-------- Material provided --------
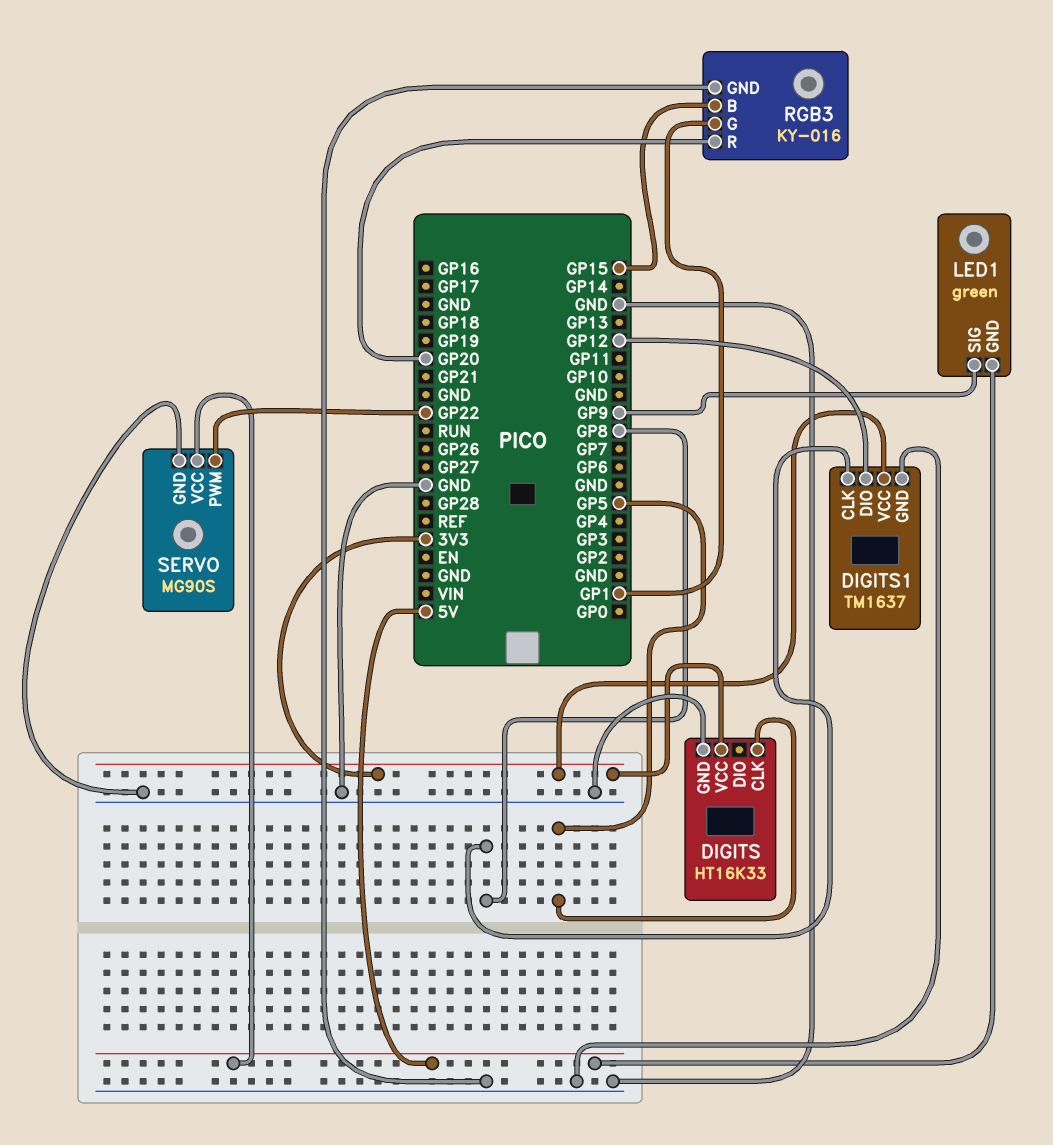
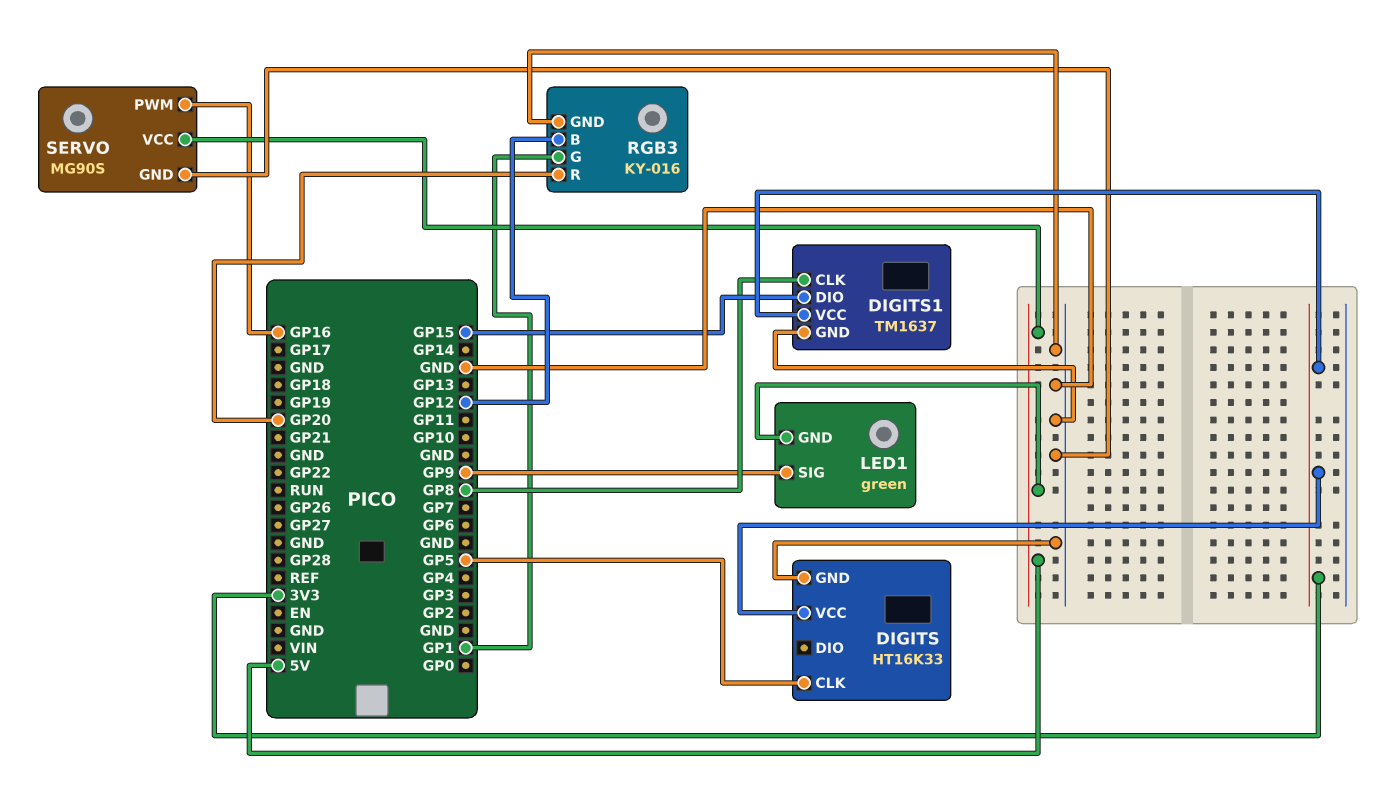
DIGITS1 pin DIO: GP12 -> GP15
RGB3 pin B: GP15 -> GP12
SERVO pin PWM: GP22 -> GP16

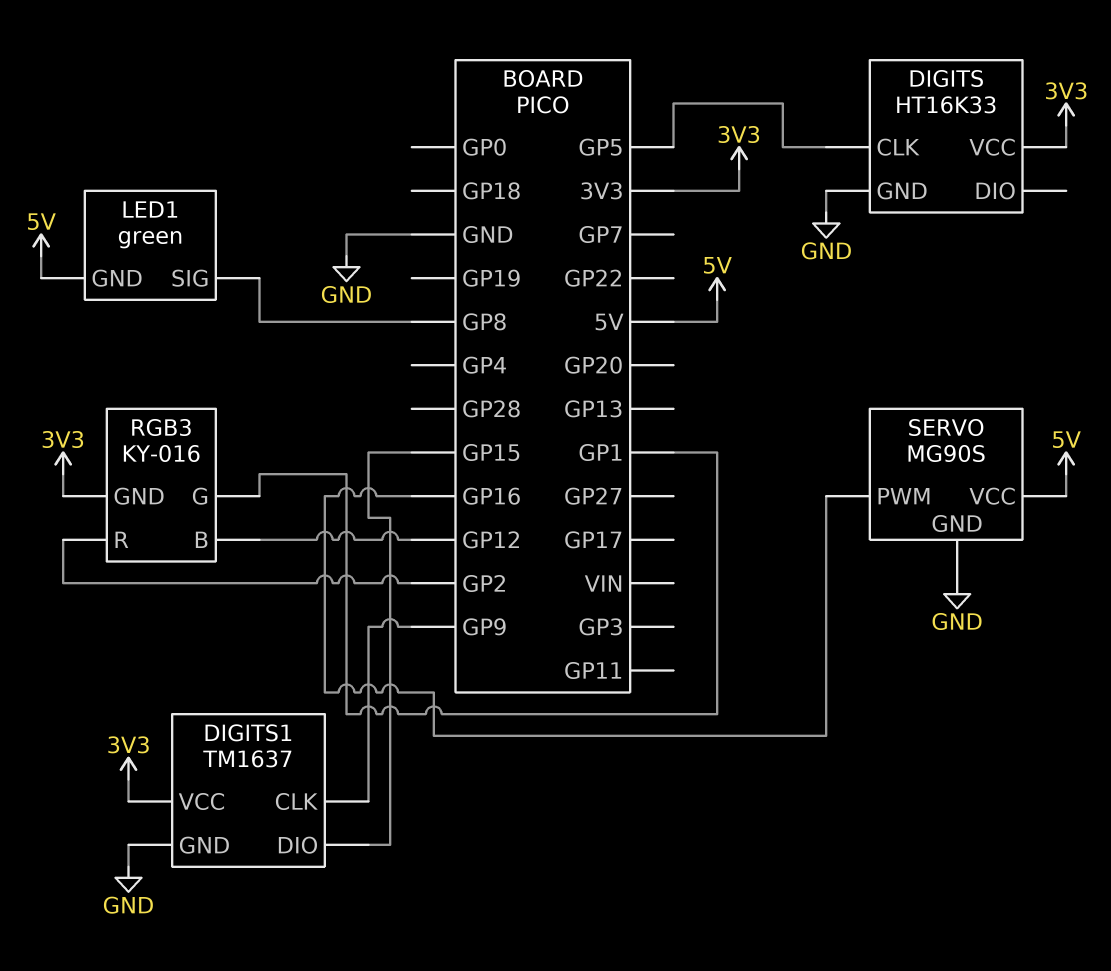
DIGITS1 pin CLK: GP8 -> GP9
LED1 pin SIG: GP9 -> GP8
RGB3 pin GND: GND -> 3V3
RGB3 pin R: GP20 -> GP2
--------
_Task instructions:_ Each record above should be duplicated word for word, with no pictures included.

_Output below:_
DIGITS1 pin DIO: GP12 -> GP15
RGB3 pin B: GP15 -> GP12
SERVO pin PWM: GP22 -> GP16

DIGITS1 pin CLK: GP8 -> GP9
LED1 pin SIG: GP9 -> GP8
RGB3 pin GND: GND -> 3V3
RGB3 pin R: GP20 -> GP2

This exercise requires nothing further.